*** Opening of THE INPUT ***

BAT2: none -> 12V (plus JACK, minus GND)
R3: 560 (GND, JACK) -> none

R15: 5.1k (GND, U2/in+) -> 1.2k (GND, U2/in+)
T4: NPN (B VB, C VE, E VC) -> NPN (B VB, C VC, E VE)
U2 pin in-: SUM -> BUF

*** Close of THE INPUT ***

▶ _TASK DETAILS_: Please reproduce the listing exactly, keeping every line as it is.

▶ _OUTPUT BELOW_:
BAT2: none -> 12V (plus JACK, minus GND)
R3: 560 (GND, JACK) -> none

R15: 5.1k (GND, U2/in+) -> 1.2k (GND, U2/in+)
T4: NPN (B VB, C VE, E VC) -> NPN (B VB, C VC, E VE)
U2 pin in-: SUM -> BUF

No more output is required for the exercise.